> **PROMPT**: For the entries below, print exactly the lines between the line holding "IC18: none ->" and the line holding "M4: motor 12V", inclusive, and nothing else.
————
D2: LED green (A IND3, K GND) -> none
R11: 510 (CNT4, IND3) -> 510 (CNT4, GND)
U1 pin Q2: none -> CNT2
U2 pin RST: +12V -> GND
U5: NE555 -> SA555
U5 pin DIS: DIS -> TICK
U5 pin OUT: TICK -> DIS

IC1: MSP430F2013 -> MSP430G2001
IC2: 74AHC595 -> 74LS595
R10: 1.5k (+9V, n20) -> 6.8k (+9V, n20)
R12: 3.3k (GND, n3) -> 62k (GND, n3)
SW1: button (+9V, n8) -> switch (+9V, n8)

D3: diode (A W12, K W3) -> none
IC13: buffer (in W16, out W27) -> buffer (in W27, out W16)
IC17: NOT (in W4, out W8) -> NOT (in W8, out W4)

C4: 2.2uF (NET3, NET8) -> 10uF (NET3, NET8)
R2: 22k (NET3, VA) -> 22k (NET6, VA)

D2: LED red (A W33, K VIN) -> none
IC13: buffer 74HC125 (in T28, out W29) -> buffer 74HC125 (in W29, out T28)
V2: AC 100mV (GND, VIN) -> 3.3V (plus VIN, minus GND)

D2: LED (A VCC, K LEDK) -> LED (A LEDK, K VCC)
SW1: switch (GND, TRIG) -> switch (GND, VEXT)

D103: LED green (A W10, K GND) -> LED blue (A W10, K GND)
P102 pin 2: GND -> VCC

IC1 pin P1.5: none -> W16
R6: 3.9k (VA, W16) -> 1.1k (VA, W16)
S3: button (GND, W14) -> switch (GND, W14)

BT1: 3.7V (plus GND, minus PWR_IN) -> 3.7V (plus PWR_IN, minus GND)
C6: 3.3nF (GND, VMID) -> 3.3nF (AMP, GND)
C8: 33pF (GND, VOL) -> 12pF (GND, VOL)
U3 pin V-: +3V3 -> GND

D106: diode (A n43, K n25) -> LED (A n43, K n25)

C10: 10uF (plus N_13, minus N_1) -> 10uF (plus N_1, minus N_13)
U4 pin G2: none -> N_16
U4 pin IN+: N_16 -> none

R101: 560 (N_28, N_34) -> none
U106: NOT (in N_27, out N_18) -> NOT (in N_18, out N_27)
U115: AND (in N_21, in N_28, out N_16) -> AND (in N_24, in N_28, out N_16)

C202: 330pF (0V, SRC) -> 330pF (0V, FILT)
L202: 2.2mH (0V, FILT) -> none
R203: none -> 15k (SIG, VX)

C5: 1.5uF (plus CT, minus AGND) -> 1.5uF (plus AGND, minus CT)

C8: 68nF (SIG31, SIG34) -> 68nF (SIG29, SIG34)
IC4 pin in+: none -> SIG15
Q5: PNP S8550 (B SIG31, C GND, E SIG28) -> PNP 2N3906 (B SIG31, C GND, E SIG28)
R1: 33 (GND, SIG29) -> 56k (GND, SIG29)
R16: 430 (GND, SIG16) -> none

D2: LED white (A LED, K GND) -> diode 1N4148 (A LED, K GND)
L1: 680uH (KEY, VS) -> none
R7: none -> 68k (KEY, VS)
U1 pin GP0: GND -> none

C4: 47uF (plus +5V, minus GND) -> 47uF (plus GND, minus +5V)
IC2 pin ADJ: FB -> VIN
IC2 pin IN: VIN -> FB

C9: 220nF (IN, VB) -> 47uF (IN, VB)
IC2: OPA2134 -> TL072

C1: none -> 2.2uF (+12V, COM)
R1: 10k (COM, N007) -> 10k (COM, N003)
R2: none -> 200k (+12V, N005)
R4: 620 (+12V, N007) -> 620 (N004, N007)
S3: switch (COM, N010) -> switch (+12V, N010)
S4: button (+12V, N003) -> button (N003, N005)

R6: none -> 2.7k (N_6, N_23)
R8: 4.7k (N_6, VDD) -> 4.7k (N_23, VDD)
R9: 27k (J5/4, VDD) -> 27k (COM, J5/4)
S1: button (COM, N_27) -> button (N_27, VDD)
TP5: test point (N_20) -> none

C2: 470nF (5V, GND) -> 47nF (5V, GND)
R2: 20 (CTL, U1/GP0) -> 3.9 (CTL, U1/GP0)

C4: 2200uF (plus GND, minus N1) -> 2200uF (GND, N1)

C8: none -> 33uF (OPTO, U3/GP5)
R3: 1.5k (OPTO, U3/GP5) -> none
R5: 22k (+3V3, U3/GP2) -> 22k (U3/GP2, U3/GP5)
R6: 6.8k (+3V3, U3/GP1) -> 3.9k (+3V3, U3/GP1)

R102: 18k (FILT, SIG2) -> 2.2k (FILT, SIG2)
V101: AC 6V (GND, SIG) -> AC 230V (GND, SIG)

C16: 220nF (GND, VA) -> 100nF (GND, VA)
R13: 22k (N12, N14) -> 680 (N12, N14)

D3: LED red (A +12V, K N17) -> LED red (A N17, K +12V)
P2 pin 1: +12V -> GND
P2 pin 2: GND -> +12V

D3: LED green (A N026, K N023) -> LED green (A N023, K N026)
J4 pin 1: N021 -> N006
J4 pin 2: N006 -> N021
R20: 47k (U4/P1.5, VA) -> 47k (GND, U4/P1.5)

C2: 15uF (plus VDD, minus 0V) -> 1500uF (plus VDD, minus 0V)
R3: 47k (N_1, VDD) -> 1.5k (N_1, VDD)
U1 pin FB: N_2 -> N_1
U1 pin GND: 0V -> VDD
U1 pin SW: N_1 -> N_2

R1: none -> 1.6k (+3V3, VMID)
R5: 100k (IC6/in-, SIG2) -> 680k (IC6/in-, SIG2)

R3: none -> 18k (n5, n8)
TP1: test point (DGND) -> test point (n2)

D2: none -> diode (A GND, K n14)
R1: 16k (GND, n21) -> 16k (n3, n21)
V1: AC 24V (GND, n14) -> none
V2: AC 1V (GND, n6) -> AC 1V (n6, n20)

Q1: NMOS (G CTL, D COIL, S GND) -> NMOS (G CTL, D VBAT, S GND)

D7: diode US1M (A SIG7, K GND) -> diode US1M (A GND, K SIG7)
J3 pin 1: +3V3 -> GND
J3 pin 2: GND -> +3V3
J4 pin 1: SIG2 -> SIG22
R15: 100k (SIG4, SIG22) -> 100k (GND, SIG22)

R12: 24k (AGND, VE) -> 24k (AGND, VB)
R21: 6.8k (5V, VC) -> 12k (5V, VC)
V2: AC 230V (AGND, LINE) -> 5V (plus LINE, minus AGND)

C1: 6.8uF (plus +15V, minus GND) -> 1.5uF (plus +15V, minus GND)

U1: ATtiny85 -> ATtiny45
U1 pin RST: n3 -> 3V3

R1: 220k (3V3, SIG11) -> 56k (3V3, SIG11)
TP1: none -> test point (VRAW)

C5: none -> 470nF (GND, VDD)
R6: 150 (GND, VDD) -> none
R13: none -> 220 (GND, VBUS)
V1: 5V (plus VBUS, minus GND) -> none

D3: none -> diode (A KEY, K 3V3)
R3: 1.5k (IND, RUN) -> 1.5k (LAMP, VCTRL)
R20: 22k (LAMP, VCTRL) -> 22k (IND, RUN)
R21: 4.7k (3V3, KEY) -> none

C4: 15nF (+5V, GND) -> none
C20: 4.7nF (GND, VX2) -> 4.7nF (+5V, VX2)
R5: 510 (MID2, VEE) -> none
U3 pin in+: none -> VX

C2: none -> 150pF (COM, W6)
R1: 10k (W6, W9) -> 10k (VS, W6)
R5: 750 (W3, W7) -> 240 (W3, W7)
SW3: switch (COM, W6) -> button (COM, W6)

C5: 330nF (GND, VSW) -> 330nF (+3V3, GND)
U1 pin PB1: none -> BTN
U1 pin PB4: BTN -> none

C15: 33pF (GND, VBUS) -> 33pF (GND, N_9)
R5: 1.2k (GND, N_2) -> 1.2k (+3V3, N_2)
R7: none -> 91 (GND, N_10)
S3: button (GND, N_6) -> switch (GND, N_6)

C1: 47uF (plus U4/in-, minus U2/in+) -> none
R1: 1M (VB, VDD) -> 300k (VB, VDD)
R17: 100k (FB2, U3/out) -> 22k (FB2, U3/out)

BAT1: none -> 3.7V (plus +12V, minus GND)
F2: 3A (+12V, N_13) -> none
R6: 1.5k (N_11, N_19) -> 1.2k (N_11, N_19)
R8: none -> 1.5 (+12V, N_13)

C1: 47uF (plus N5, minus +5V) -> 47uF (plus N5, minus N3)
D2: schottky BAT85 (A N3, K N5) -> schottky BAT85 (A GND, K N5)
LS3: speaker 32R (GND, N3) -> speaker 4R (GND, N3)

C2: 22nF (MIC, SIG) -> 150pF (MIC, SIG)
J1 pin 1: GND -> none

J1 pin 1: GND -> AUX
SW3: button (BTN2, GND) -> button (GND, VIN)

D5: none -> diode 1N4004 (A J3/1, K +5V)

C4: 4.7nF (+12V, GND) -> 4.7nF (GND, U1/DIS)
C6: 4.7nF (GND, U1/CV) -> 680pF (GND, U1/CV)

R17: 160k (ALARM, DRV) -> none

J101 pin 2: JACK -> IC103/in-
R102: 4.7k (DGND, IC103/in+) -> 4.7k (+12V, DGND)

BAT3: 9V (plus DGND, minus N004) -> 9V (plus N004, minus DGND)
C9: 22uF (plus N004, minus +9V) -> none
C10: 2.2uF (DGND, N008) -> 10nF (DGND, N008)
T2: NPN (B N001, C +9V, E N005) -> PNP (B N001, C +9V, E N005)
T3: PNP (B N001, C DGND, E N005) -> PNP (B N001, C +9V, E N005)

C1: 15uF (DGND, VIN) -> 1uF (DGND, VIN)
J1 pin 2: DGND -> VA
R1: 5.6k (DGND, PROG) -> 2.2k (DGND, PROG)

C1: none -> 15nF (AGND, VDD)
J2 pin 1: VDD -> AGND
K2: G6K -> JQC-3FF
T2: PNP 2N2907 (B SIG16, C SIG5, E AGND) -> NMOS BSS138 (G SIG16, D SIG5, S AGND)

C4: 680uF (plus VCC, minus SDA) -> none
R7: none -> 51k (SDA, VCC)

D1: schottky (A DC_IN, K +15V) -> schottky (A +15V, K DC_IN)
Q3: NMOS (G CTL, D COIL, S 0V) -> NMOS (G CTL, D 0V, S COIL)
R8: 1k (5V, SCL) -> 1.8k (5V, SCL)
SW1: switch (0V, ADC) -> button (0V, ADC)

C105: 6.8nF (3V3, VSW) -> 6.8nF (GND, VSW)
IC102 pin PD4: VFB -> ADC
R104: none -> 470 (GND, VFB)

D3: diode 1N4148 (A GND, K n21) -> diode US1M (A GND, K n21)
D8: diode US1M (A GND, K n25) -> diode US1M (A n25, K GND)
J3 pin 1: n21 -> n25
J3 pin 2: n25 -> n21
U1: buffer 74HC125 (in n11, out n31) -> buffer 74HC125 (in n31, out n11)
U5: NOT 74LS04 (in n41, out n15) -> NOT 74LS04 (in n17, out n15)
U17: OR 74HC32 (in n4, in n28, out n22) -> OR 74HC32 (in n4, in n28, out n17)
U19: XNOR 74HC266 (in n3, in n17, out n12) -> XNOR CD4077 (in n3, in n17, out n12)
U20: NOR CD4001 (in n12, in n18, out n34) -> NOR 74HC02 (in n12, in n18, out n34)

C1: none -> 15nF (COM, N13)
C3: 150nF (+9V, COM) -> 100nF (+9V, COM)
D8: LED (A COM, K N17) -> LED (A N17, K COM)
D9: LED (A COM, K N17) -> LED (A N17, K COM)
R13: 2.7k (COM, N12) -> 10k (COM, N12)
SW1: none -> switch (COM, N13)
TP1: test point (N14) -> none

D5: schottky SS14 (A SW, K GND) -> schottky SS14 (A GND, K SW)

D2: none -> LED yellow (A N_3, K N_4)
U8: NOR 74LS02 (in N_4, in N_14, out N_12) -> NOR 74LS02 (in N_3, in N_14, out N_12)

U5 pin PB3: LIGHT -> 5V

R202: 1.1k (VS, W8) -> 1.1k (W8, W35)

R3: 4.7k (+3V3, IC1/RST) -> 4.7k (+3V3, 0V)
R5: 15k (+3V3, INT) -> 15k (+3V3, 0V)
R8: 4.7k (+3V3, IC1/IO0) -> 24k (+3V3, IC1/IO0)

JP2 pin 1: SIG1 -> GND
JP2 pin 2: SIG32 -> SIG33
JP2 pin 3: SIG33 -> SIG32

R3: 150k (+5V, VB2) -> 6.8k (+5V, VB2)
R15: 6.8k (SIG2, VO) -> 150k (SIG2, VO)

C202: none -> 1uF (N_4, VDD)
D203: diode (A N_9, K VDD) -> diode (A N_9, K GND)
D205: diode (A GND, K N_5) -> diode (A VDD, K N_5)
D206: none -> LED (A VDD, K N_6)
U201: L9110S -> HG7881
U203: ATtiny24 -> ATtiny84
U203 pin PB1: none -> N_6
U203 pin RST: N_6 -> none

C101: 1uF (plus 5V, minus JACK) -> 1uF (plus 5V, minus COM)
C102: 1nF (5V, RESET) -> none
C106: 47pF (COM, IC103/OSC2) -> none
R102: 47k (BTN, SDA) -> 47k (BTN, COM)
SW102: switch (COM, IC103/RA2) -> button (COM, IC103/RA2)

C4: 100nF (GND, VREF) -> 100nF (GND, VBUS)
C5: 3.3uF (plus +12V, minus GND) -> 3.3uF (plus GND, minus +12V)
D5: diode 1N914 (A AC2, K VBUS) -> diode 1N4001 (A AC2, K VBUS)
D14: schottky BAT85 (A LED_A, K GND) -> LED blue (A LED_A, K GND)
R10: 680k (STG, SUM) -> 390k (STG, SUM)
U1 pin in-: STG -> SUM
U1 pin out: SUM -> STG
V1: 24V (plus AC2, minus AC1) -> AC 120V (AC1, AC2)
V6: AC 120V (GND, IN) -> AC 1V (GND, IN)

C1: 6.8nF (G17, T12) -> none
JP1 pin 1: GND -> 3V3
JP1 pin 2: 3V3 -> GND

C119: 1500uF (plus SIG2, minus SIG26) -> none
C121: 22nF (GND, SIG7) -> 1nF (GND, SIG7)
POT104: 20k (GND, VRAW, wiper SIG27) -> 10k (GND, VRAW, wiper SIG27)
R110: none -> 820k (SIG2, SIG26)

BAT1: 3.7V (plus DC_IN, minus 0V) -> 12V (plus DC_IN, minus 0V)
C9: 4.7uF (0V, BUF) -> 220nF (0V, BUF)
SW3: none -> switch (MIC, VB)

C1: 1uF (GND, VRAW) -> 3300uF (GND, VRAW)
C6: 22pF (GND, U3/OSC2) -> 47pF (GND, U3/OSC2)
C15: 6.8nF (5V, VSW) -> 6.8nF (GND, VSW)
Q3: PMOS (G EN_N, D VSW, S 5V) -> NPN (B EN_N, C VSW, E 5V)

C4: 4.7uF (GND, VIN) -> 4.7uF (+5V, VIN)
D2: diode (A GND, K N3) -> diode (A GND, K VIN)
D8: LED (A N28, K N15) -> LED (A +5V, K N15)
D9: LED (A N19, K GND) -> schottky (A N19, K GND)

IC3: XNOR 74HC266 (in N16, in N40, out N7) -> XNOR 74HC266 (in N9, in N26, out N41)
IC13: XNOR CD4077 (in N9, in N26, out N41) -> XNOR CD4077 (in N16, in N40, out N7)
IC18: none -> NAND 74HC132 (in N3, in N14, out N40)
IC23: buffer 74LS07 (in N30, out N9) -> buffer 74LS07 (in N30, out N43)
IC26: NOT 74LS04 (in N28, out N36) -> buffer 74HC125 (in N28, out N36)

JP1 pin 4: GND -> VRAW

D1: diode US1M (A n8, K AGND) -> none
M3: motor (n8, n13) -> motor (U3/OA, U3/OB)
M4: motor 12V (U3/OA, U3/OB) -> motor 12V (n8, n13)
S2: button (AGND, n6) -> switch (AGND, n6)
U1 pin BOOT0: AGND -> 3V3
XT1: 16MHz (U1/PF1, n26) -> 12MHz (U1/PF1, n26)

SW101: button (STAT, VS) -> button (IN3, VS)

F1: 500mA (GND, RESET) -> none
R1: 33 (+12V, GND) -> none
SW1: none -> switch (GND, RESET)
————
> **EXERCISE SOLUTION**:
IC18: none -> NAND 74HC132 (in N3, in N14, out N40)
IC23: buffer 74LS07 (in N30, out N9) -> buffer 74LS07 (in N30, out N43)
IC26: NOT 74LS04 (in N28, out N36) -> buffer 74HC125 (in N28, out N36)

JP1 pin 4: GND -> VRAW

D1: diode US1M (A n8, K AGND) -> none
M3: motor (n8, n13) -> motor (U3/OA, U3/OB)
M4: motor 12V (U3/OA, U3/OB) -> motor 12V (n8, n13)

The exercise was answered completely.